Object change descriptions
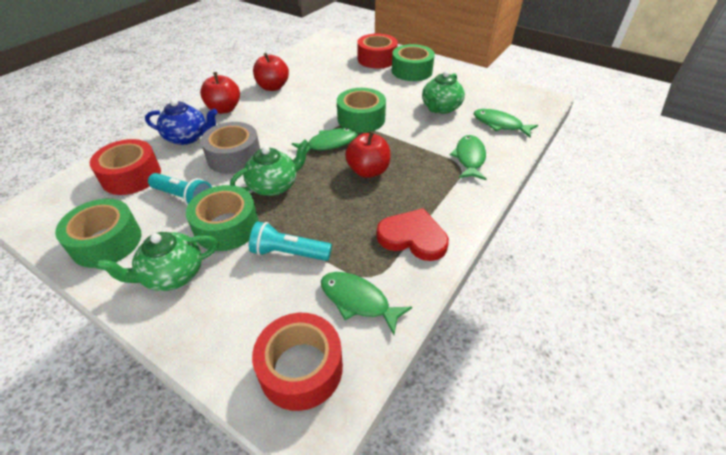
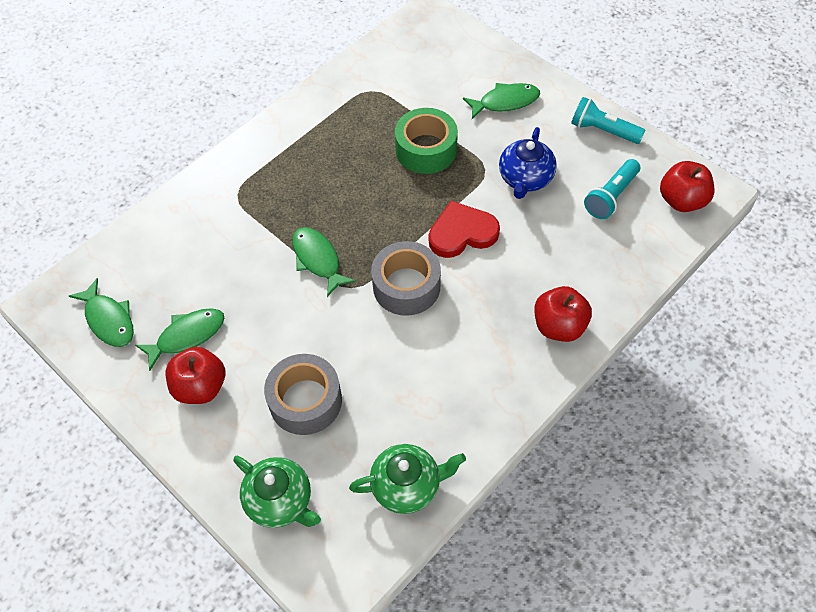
green tape: 4 -> 1
green teapot: 3 -> 2
grey tape: 1 -> 2
red tape: 3 -> 0

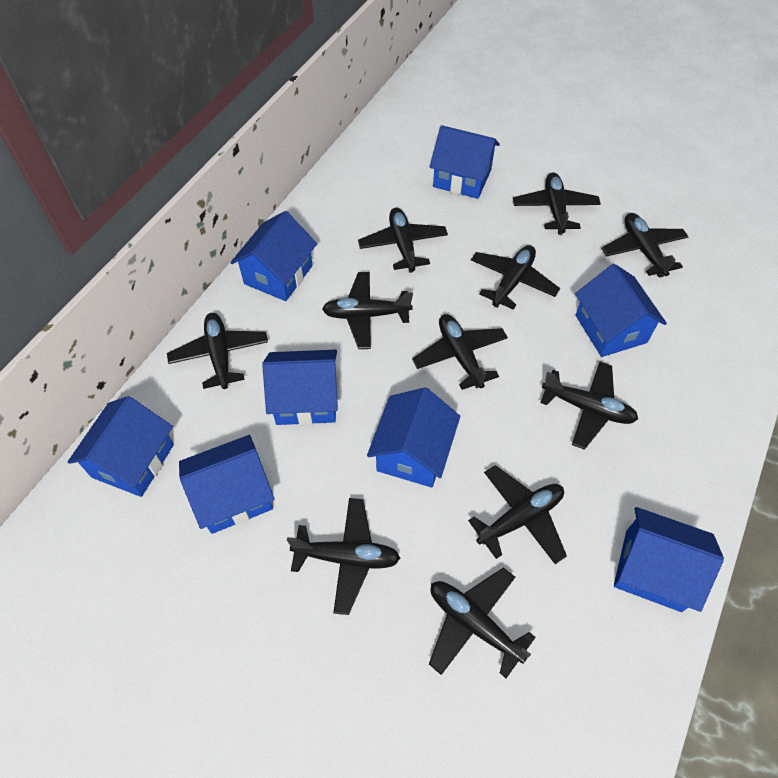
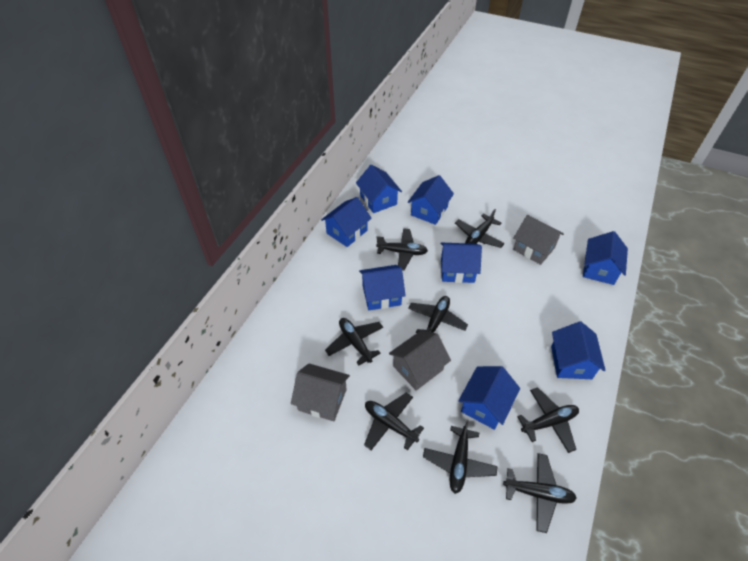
black plane: 11 -> 8
grey house: 0 -> 3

### What needs to be done
Each record should be written out again exactly, though without its pictures.

### Reply to the exercise
green tape: 4 -> 1
green teapot: 3 -> 2
grey tape: 1 -> 2
red tape: 3 -> 0

black plane: 11 -> 8
grey house: 0 -> 3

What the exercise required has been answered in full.